* _Records provided_:

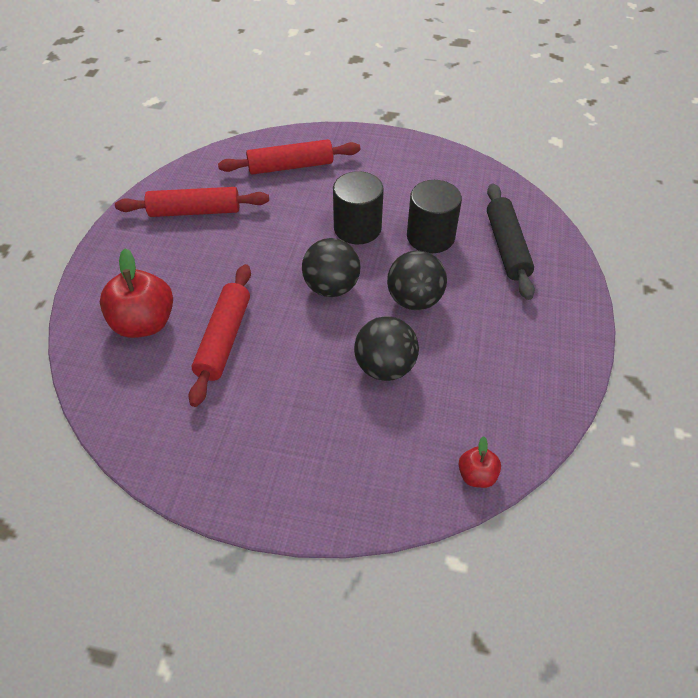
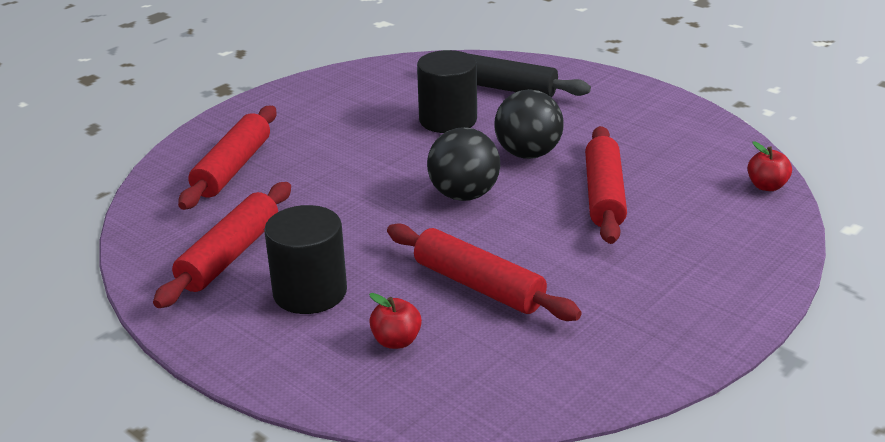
camera: 60 degrees left, 20 degrees down
(144, 323) = (396, 341): red apple -> red apple, size x0.51
(357, 228) = (389, 155): black cylinder -> black cylinder (310, 292)
(385, 367) = (604, 195): black ball -> red rolling pin

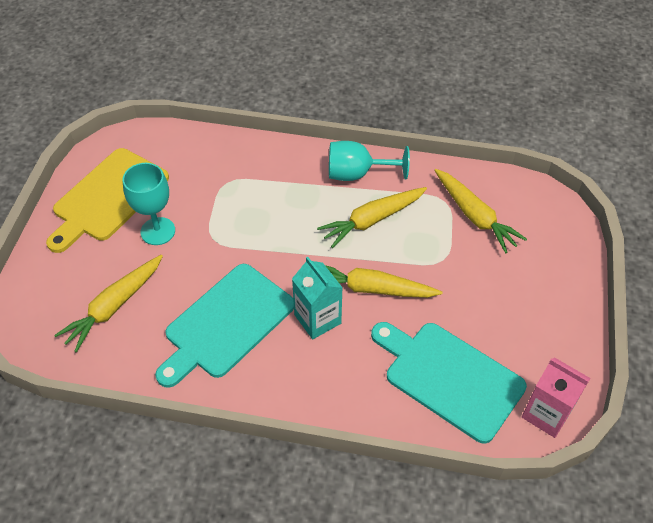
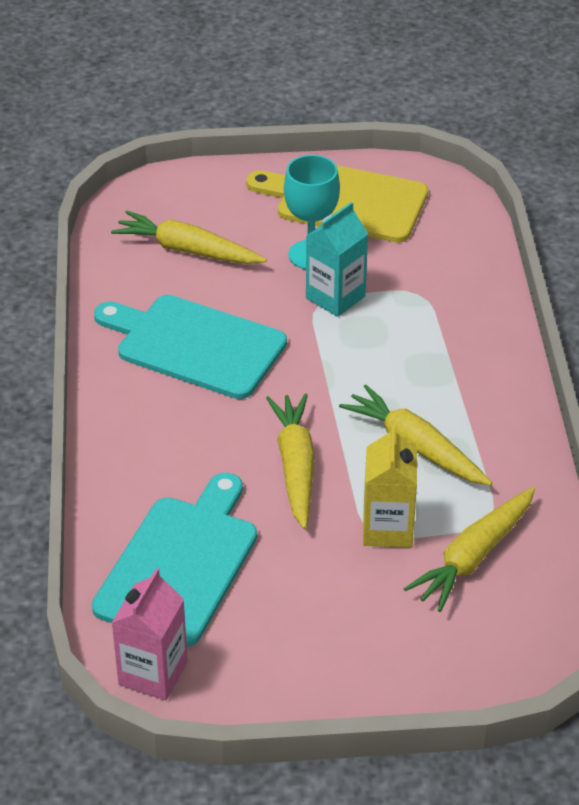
camera: 75 degrees right, 10 degrees down
(317, 319) = (229, 423): turquoise carton -> turquoise carton (335, 297)
(357, 174) = (495, 415): turquoise goblet -> none
(441, 252) = (387, 528): none -> yellow carton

* _Task instructions_: With the line containing "(357, 228) = (389, 155): black" as the first line and the last line of the listing as the final one, reproduce that span exactly, without pictures.

* _Answer for the task_:
(357, 228) = (389, 155): black cylinder -> black cylinder (310, 292)
(385, 367) = (604, 195): black ball -> red rolling pin

camera: 75 degrees right, 10 degrees down
(317, 319) = (229, 423): turquoise carton -> turquoise carton (335, 297)
(357, 174) = (495, 415): turquoise goblet -> none
(441, 252) = (387, 528): none -> yellow carton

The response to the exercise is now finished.